• _INFORMATION SHOWN_
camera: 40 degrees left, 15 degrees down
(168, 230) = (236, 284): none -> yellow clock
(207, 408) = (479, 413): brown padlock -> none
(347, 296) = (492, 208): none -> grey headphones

• _TASK BRIEF_
On how many lines of the listing does the string "none" occur? Give the number by itself.

• _RESULT FOR THIS EXERCISE_
3